* _About this exercise_: All lines holding the word "black" are to be copied from the records beneath.
*** Input for this task Section Begins ***
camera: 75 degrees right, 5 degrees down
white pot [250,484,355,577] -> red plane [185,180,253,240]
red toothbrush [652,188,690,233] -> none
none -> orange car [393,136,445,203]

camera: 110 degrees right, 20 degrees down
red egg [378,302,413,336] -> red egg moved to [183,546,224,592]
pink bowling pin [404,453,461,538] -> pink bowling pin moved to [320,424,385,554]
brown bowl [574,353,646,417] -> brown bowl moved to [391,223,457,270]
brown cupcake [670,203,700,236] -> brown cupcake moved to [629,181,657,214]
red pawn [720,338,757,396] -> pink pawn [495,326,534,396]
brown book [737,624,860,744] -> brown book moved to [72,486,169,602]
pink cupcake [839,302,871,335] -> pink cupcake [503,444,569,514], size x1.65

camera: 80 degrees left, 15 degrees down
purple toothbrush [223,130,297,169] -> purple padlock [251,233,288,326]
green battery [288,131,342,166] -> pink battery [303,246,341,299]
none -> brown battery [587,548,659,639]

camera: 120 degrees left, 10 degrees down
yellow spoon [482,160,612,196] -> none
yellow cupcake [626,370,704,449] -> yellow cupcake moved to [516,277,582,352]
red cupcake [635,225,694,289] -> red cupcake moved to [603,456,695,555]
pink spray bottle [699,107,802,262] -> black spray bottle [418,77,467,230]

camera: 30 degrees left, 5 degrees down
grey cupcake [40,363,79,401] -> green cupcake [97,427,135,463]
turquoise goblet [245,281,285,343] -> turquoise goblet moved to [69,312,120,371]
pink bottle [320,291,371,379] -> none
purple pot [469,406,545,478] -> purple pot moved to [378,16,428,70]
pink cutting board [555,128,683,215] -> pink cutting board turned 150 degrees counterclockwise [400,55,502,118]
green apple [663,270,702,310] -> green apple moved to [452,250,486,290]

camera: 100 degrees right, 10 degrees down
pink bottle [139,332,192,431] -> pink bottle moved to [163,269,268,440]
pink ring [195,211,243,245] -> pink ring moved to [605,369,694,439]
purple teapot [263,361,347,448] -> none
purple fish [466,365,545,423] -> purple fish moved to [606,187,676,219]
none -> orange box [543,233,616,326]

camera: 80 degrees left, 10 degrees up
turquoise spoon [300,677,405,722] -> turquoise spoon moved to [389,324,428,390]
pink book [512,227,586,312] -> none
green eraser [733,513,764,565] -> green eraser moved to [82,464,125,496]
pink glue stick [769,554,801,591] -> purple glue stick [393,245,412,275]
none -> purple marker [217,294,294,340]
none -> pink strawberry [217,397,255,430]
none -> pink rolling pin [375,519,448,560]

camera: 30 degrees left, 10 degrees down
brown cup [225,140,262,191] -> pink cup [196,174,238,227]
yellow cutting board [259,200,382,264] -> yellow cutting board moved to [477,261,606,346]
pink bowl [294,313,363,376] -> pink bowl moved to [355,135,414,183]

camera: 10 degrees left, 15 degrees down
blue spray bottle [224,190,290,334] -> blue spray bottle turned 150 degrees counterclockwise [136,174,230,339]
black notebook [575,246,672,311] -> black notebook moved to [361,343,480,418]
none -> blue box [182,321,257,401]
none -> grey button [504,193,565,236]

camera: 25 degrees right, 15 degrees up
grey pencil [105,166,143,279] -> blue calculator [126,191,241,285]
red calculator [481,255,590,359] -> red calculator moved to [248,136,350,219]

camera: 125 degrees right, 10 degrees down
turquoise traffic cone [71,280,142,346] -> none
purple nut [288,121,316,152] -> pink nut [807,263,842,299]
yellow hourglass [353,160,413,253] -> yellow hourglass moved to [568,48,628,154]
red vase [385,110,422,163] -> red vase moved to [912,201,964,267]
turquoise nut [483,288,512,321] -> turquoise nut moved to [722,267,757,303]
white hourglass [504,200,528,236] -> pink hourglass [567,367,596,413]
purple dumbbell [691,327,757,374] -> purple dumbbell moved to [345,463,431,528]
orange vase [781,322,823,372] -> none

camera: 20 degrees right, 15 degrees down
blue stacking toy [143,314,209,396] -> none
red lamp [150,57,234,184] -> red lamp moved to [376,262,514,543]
*** Input for this task Section Ends ***
* _Solution to this exercise_:
pink spray bottle [699,107,802,262] -> black spray bottle [418,77,467,230]
black notebook [575,246,672,311] -> black notebook moved to [361,343,480,418]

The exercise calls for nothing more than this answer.